**Stated problem:** Render every line of the records below as a Markdown table with two columns, Row and Entry. Number each line in Row, and omit blank lines and the pictures.

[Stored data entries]
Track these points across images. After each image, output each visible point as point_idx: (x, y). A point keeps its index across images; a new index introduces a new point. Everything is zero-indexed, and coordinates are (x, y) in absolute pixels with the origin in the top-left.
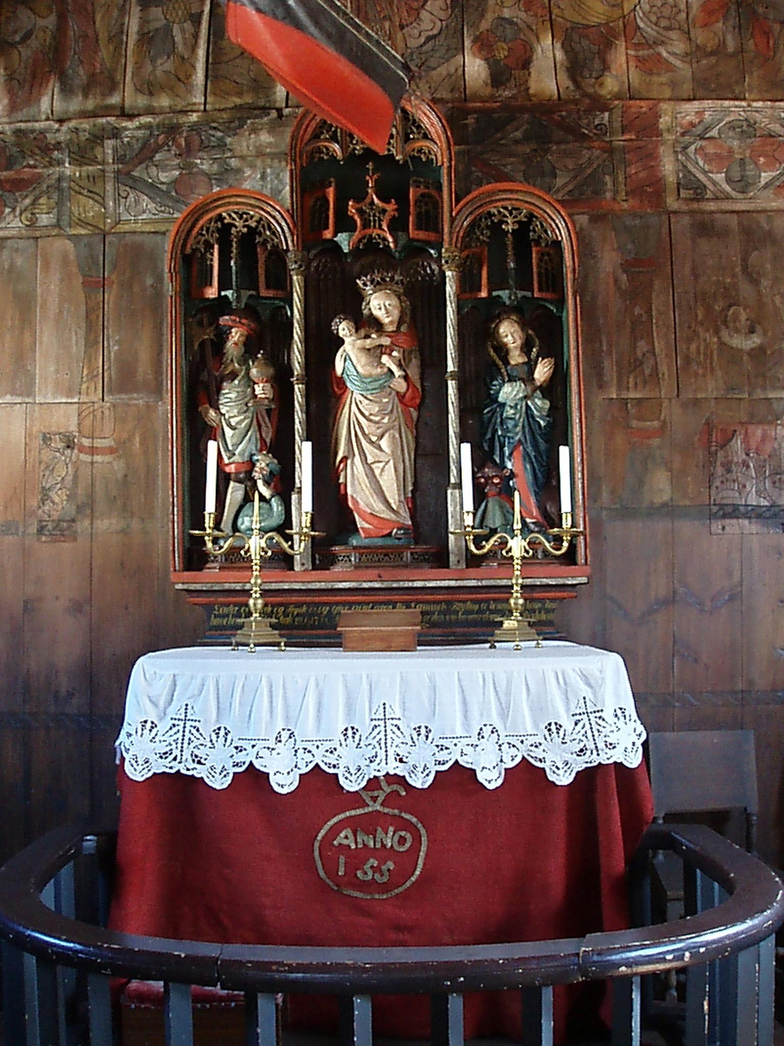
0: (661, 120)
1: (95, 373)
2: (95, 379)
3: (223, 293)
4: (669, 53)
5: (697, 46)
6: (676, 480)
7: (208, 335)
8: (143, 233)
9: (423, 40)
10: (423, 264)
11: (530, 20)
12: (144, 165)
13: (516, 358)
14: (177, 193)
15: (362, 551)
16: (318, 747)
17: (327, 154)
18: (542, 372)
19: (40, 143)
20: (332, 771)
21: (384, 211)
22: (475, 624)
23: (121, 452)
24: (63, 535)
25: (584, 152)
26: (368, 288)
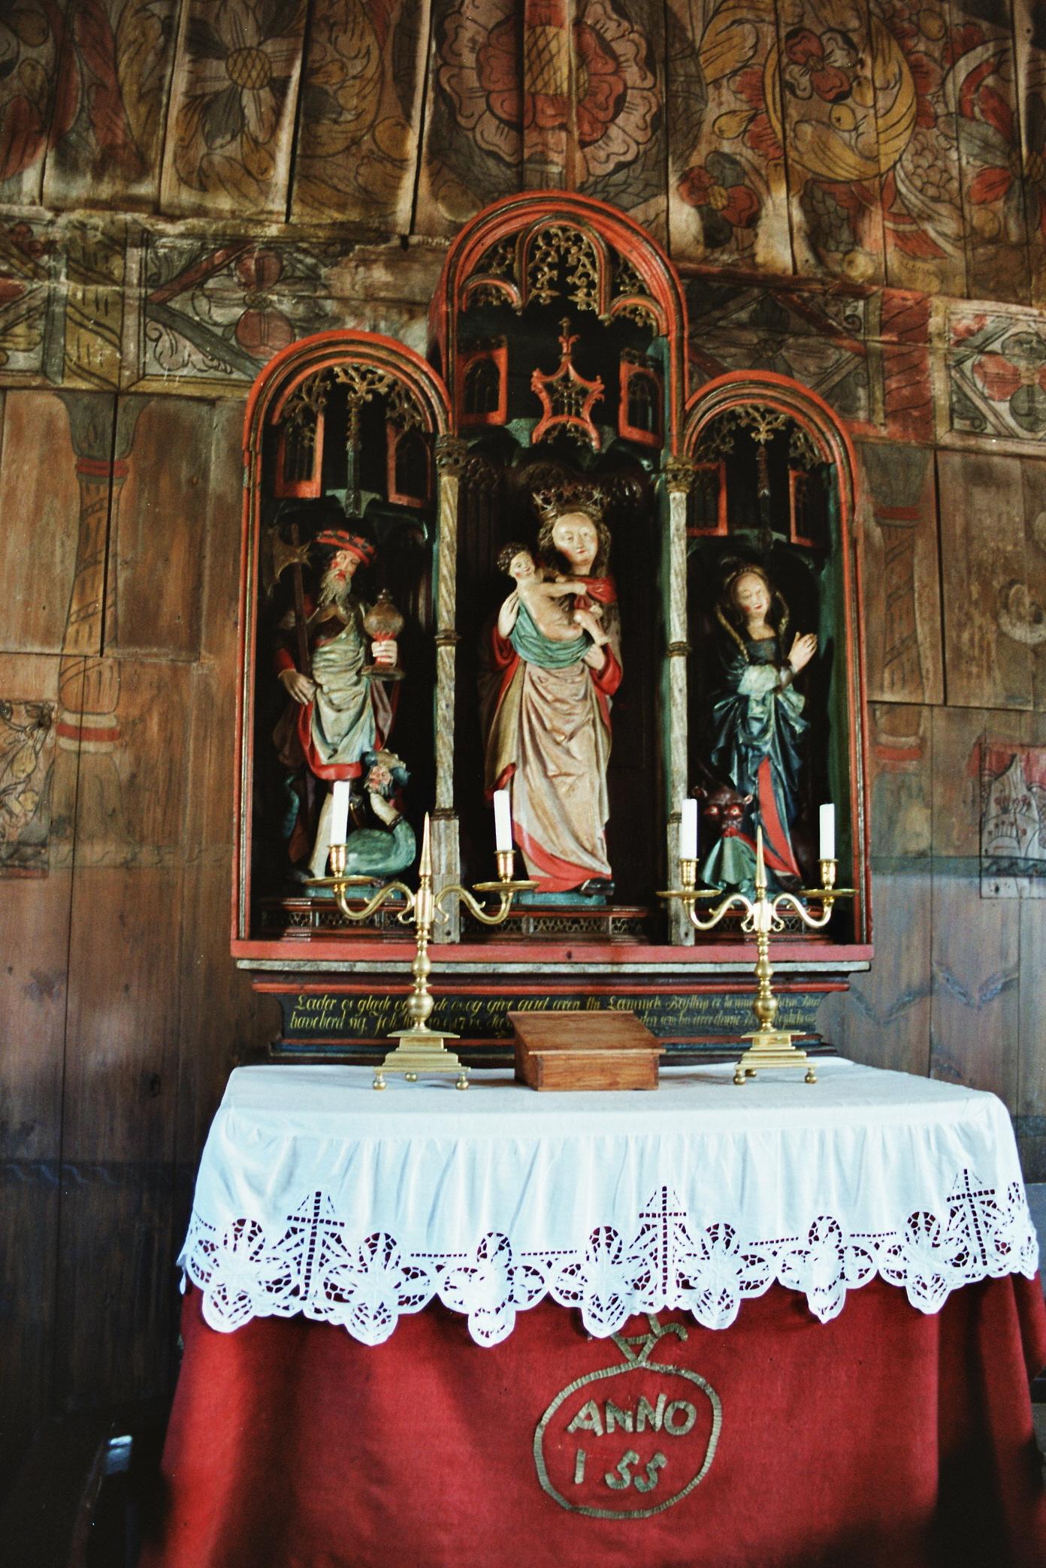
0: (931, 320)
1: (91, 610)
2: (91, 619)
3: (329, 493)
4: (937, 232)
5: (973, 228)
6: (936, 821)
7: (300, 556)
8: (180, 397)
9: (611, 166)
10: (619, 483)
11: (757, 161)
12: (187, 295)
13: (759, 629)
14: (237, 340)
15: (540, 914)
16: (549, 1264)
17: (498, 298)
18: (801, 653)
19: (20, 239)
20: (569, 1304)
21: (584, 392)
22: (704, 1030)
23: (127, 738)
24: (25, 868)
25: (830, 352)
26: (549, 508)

**Response for this exercise:**
| Row | Entry |
|---|---|
| 1 | Track these points across images. After each image, output each visible point as point_idx: (x, y). A point keeps its index across images; a new index introduces a new point. Everything is zero-indexed, and coordinates are (x, y) in absolute pixels with the origin in the top-left. |
| 2 | 0: (661, 120) |
| 3 | 1: (95, 373) |
| 4 | 2: (95, 379) |
| 5 | 3: (223, 293) |
| 6 | 4: (669, 53) |
| 7 | 5: (697, 46) |
| 8 | 6: (676, 480) |
| 9 | 7: (208, 335) |
| 10 | 8: (143, 233) |
| 11 | 9: (423, 40) |
| 12 | 10: (423, 264) |
| 13 | 11: (530, 20) |
| 14 | 12: (144, 165) |
| 15 | 13: (516, 358) |
| 16 | 14: (177, 193) |
| 17 | 15: (362, 551) |
| 18 | 16: (318, 747) |
| 19 | 17: (327, 154) |
| 20 | 18: (542, 372) |
| 21 | 19: (40, 143) |
| 22 | 20: (332, 771) |
| 23 | 21: (384, 211) |
| 24 | 22: (475, 624) |
| 25 | 23: (121, 452) |
| 26 | 24: (63, 535) |
| 27 | 25: (584, 152) |
| 28 | 26: (368, 288) |
| 29 | 0: (931, 320) |
| 30 | 1: (91, 610) |
| 31 | 2: (91, 619) |
| 32 | 3: (329, 493) |
| 33 | 4: (937, 232) |
| 34 | 5: (973, 228) |
| 35 | 6: (936, 821) |
| 36 | 7: (300, 556) |
| 37 | 8: (180, 397) |
| 38 | 9: (611, 166) |
| 39 | 10: (619, 483) |
| 40 | 11: (757, 161) |
| 41 | 12: (187, 295) |
| 42 | 13: (759, 629) |
| 43 | 14: (237, 340) |
| 44 | 15: (540, 914) |
| 45 | 16: (549, 1264) |
| 46 | 17: (498, 298) |
| 47 | 18: (801, 653) |
| 48 | 19: (20, 239) |
| 49 | 20: (569, 1304) |
| 50 | 21: (584, 392) |
| 51 | 22: (704, 1030) |
| 52 | 23: (127, 738) |
| 53 | 24: (25, 868) |
| 54 | 25: (830, 352) |
| 55 | 26: (549, 508) |